#### Your goal:
Each record is to be duplicated exactly, with nothing added.

____

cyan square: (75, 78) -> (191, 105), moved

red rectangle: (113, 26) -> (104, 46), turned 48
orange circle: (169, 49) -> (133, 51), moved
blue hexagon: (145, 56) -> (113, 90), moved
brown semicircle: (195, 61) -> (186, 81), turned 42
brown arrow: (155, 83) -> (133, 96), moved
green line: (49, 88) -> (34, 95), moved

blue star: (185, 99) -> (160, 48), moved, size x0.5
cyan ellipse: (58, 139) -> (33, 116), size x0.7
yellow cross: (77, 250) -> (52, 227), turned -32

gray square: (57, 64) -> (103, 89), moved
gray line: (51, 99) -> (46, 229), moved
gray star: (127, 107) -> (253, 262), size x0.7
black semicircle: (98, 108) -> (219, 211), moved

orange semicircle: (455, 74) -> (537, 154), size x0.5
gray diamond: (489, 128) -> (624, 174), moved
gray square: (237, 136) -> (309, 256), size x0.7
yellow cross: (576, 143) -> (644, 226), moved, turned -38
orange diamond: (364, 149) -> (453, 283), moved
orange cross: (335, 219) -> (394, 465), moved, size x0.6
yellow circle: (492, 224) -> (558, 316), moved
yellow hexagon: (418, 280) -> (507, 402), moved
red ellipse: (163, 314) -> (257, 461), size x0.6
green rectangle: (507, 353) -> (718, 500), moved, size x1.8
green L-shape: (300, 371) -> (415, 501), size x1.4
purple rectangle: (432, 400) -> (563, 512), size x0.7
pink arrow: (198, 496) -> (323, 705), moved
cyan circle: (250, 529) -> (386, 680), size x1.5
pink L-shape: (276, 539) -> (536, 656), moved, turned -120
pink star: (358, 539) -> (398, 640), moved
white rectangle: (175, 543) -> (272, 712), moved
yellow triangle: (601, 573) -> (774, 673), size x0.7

____

#### Expected output:
cyan square: (75, 78) -> (191, 105), moved

red rectangle: (113, 26) -> (104, 46), turned 48
orange circle: (169, 49) -> (133, 51), moved
blue hexagon: (145, 56) -> (113, 90), moved
brown semicircle: (195, 61) -> (186, 81), turned 42
brown arrow: (155, 83) -> (133, 96), moved
green line: (49, 88) -> (34, 95), moved

blue star: (185, 99) -> (160, 48), moved, size x0.5
cyan ellipse: (58, 139) -> (33, 116), size x0.7
yellow cross: (77, 250) -> (52, 227), turned -32

gray square: (57, 64) -> (103, 89), moved
gray line: (51, 99) -> (46, 229), moved
gray star: (127, 107) -> (253, 262), size x0.7
black semicircle: (98, 108) -> (219, 211), moved

orange semicircle: (455, 74) -> (537, 154), size x0.5
gray diamond: (489, 128) -> (624, 174), moved
gray square: (237, 136) -> (309, 256), size x0.7
yellow cross: (576, 143) -> (644, 226), moved, turned -38
orange diamond: (364, 149) -> (453, 283), moved
orange cross: (335, 219) -> (394, 465), moved, size x0.6
yellow circle: (492, 224) -> (558, 316), moved
yellow hexagon: (418, 280) -> (507, 402), moved
red ellipse: (163, 314) -> (257, 461), size x0.6
green rectangle: (507, 353) -> (718, 500), moved, size x1.8
green L-shape: (300, 371) -> (415, 501), size x1.4
purple rectangle: (432, 400) -> (563, 512), size x0.7
pink arrow: (198, 496) -> (323, 705), moved
cyan circle: (250, 529) -> (386, 680), size x1.5
pink L-shape: (276, 539) -> (536, 656), moved, turned -120
pink star: (358, 539) -> (398, 640), moved
white rectangle: (175, 543) -> (272, 712), moved
yellow triangle: (601, 573) -> (774, 673), size x0.7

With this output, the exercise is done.